Instructions for the task: Leave out the pictures, and quote exactly the lines running from the one with "yellow mug <544,430> => nothing" through the last line of the entries below.

(Scene edit records)

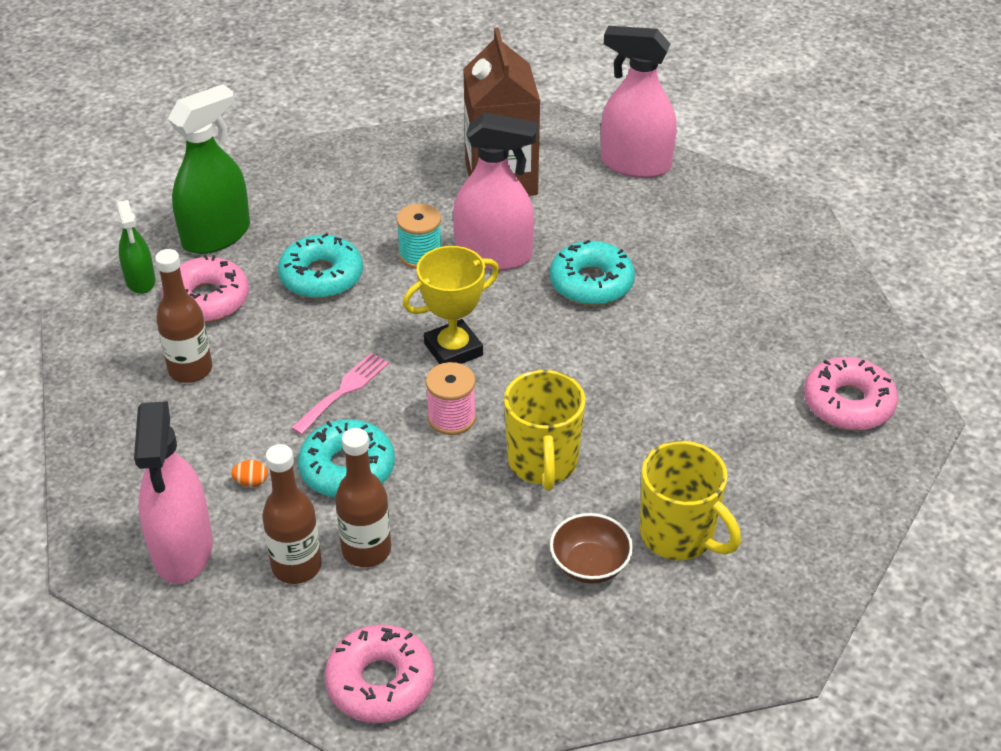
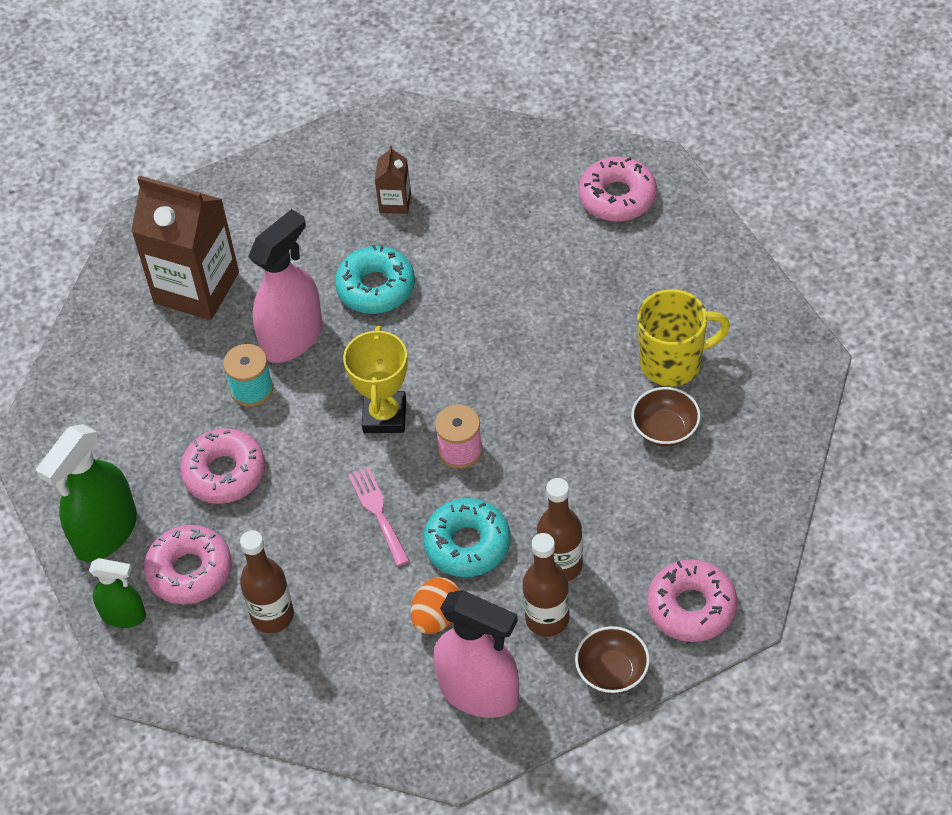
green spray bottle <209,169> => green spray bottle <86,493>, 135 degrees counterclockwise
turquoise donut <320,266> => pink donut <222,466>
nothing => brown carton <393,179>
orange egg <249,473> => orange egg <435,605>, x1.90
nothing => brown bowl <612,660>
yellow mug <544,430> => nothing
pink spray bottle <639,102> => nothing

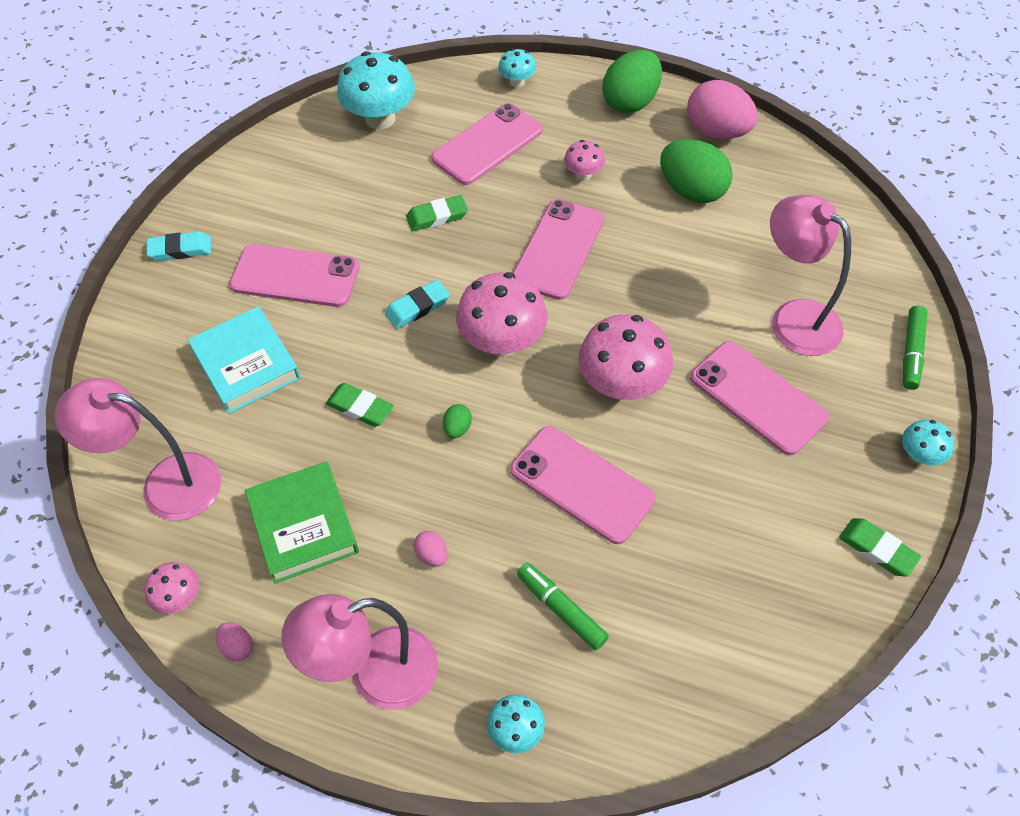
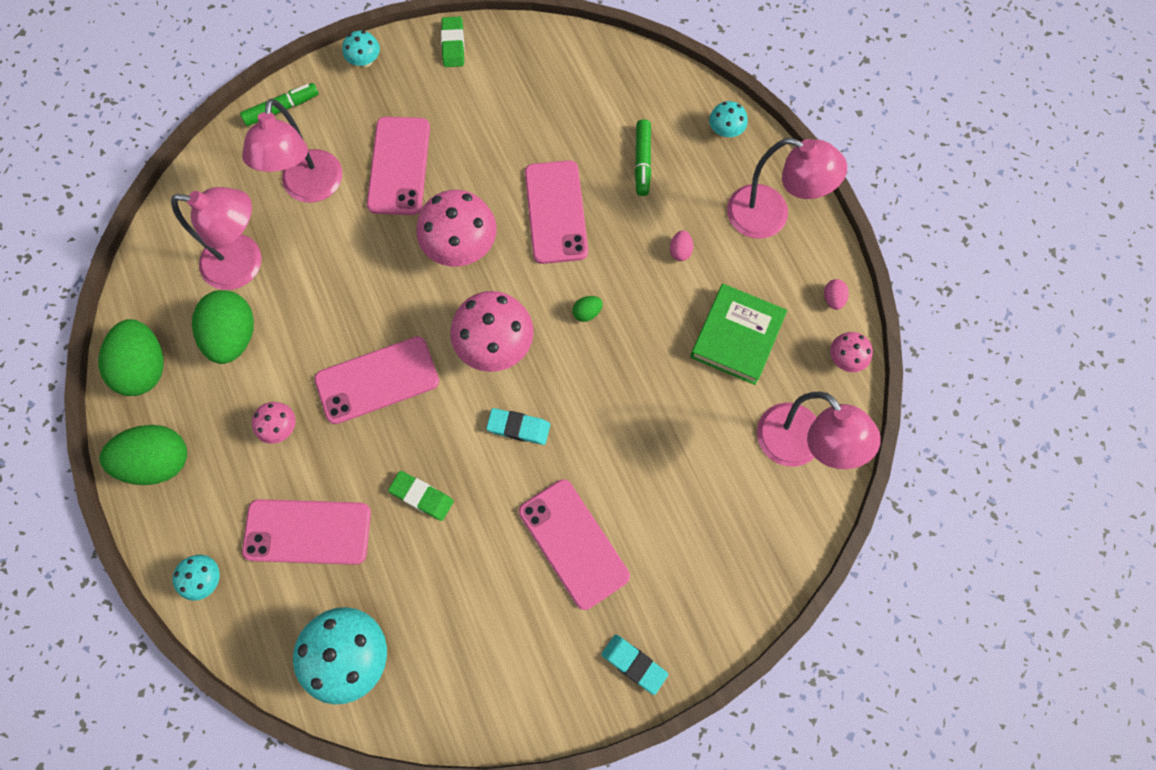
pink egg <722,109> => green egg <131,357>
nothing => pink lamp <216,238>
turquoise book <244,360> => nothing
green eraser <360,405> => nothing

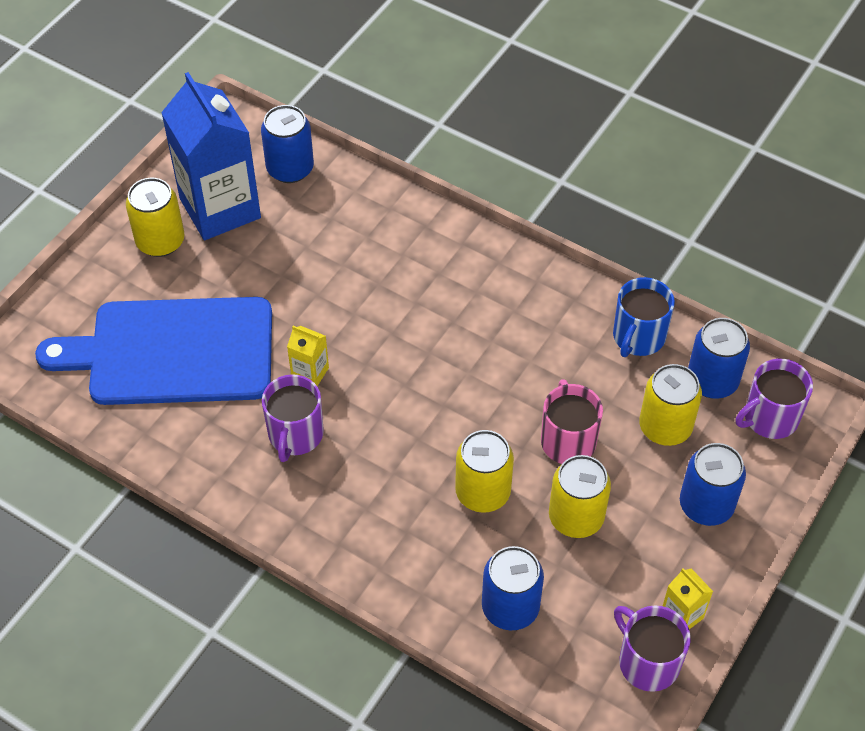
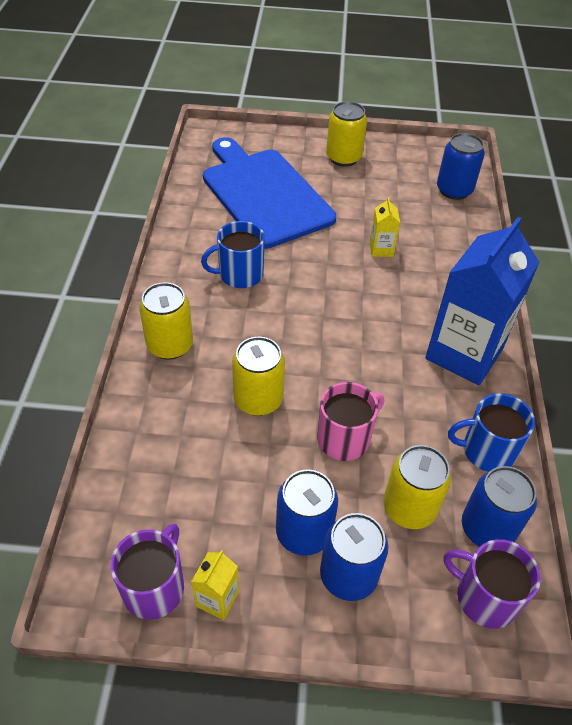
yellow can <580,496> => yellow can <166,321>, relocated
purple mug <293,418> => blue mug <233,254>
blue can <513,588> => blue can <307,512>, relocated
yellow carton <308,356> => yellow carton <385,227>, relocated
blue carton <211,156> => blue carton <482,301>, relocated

Response area:
yellow mug <544,430> => nothing
pink spray bottle <639,102> => nothing

pink egg <722,109> => green egg <131,357>
nothing => pink lamp <216,238>
turquoise book <244,360> => nothing
green eraser <360,405> => nothing

yellow can <580,496> => yellow can <166,321>, relocated
purple mug <293,418> => blue mug <233,254>
blue can <513,588> => blue can <307,512>, relocated
yellow carton <308,356> => yellow carton <385,227>, relocated
blue carton <211,156> => blue carton <482,301>, relocated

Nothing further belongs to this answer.